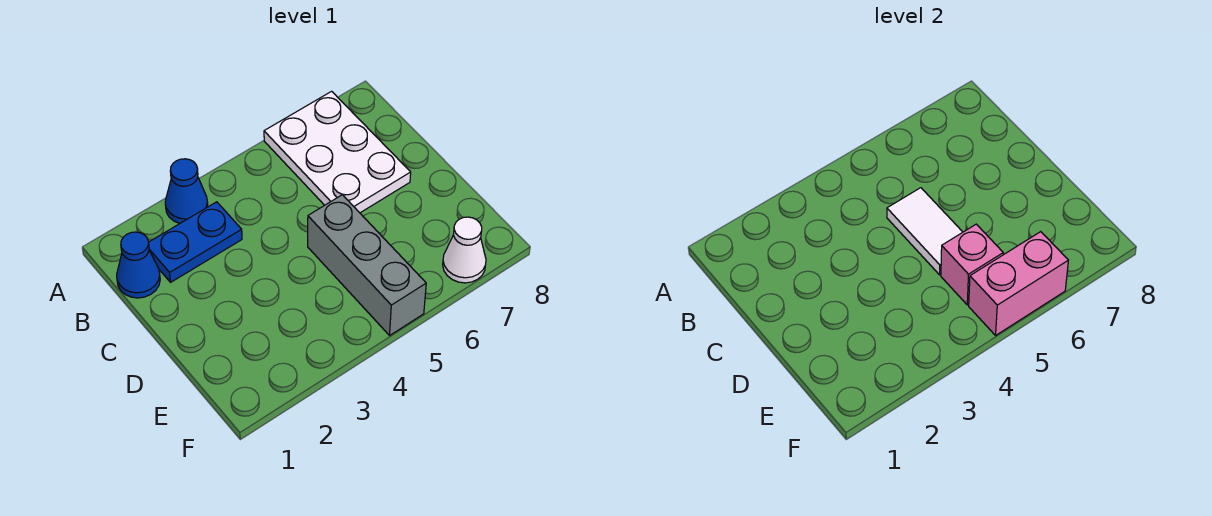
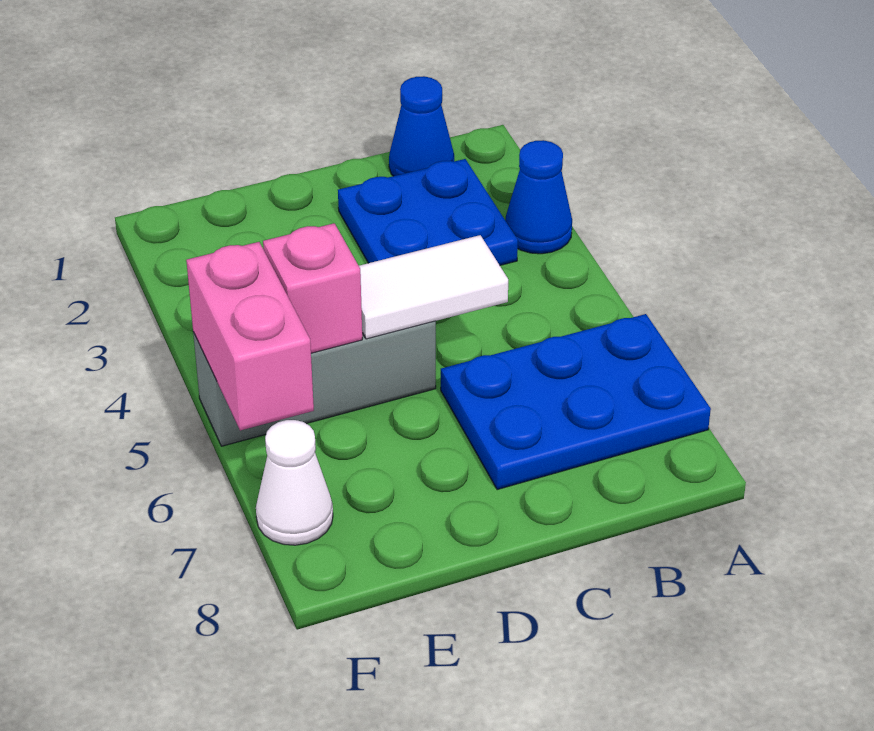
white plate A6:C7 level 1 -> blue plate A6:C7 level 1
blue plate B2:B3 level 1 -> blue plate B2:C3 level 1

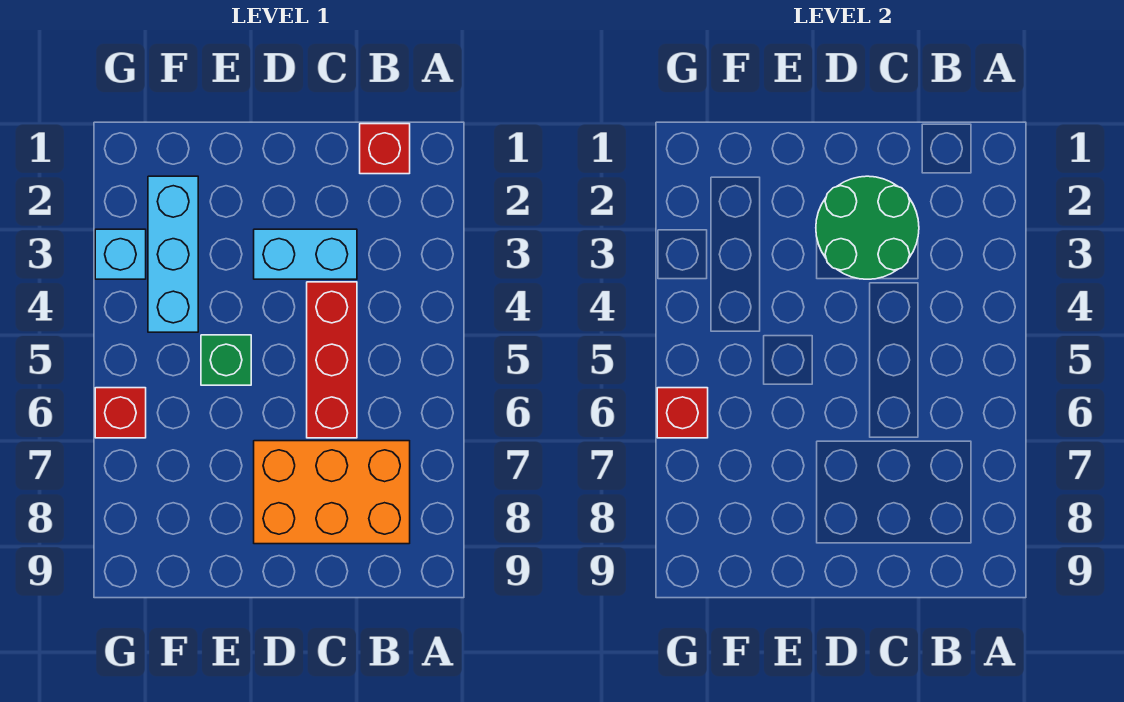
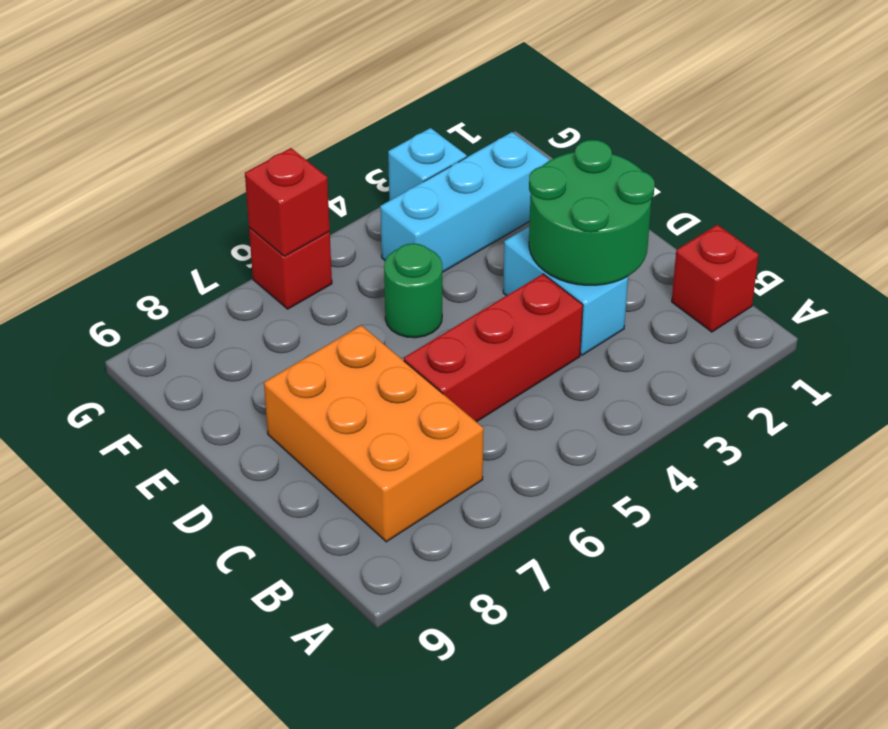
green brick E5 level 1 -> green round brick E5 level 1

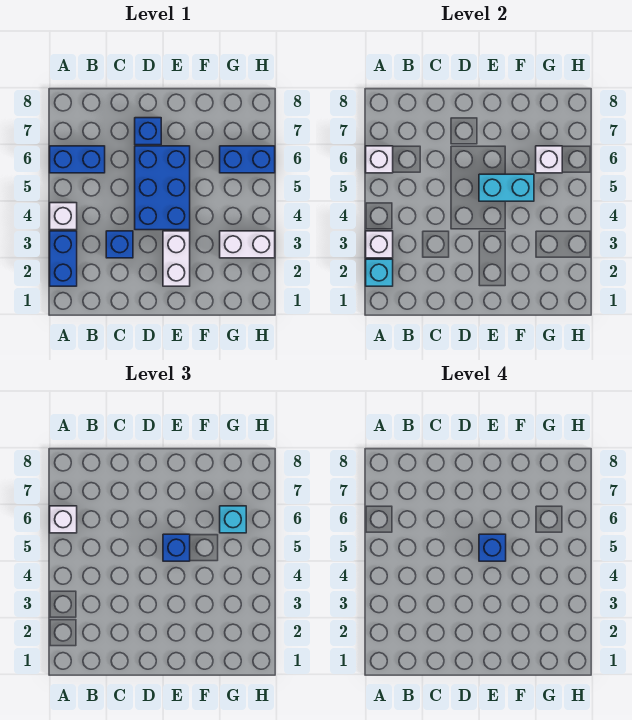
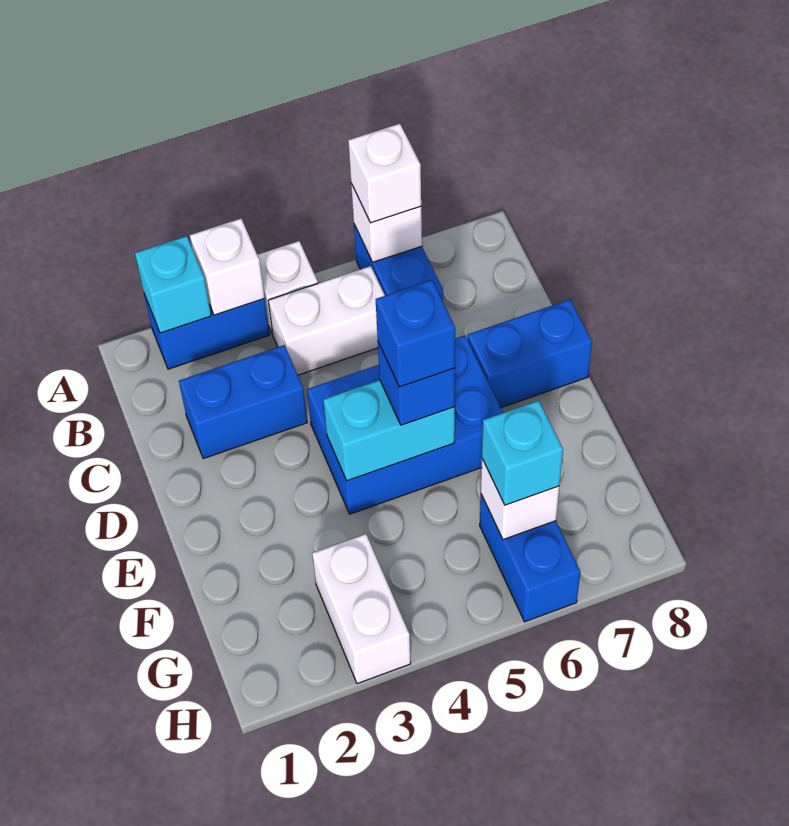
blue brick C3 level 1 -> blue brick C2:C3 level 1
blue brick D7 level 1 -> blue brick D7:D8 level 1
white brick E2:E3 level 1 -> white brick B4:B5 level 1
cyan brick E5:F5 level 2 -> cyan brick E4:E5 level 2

--

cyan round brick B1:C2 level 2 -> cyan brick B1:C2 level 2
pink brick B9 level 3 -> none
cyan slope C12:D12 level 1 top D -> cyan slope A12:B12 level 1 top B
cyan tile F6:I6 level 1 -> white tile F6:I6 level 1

---

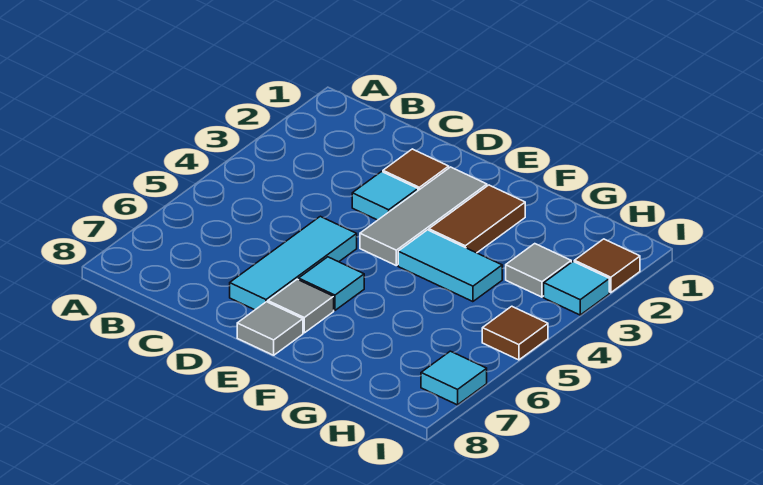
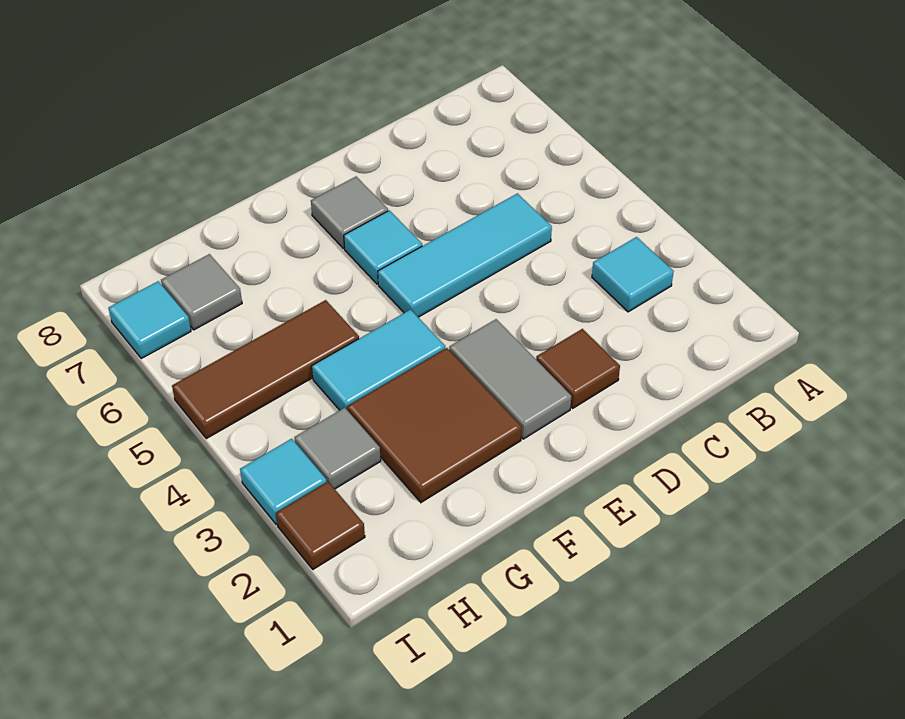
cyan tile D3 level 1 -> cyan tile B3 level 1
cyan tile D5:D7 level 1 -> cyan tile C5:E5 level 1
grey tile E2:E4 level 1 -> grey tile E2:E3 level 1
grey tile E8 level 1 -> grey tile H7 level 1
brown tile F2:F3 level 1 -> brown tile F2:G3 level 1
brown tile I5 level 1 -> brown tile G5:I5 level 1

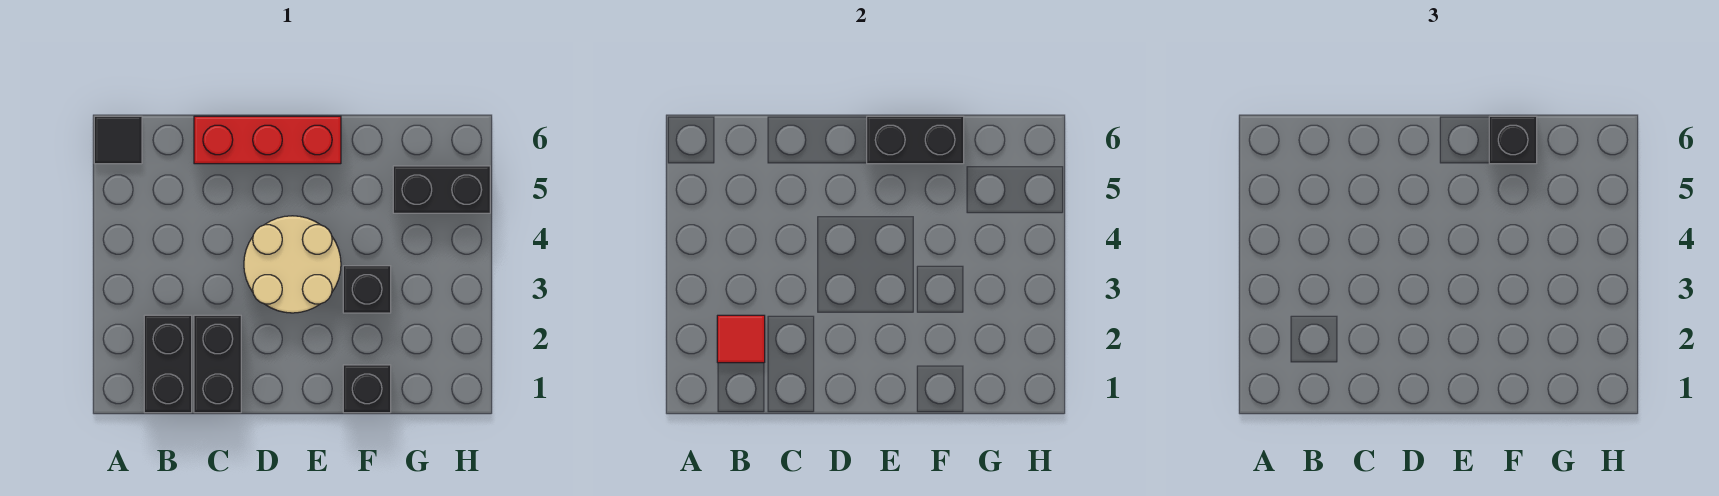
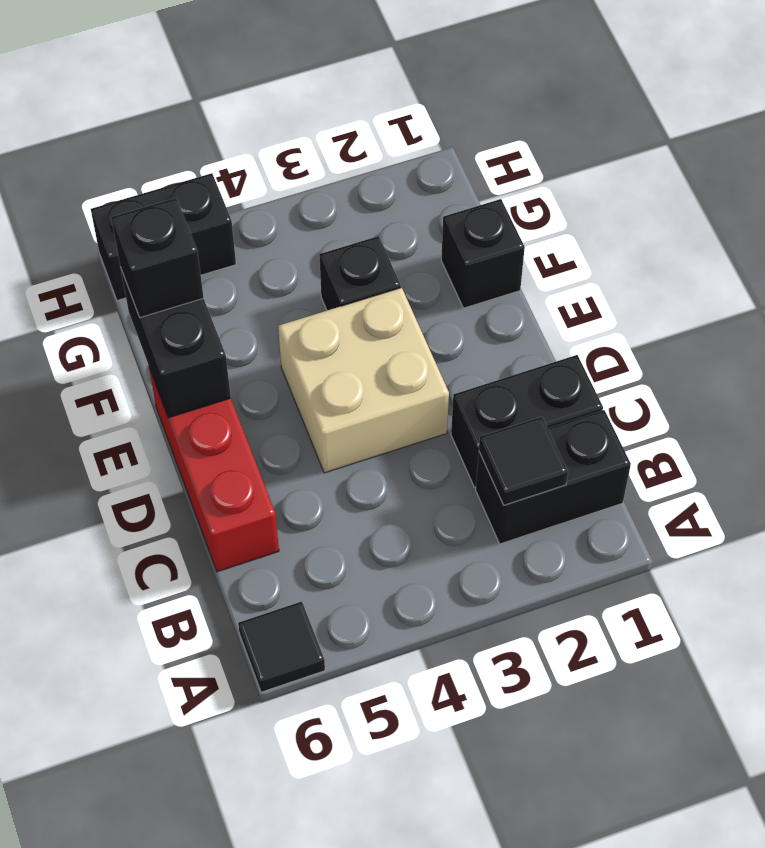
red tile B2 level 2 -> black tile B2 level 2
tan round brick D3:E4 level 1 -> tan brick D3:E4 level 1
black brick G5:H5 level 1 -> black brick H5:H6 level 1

# [YOUR INSTRUCTIONS]
For the lines above, output exactly those from the line containing "white brick E2:E3" through the line containing "cyan brick E5:F5", and skip the others.

# [WRITTEN SOLUTION]
white brick E2:E3 level 1 -> white brick B4:B5 level 1
cyan brick E5:F5 level 2 -> cyan brick E4:E5 level 2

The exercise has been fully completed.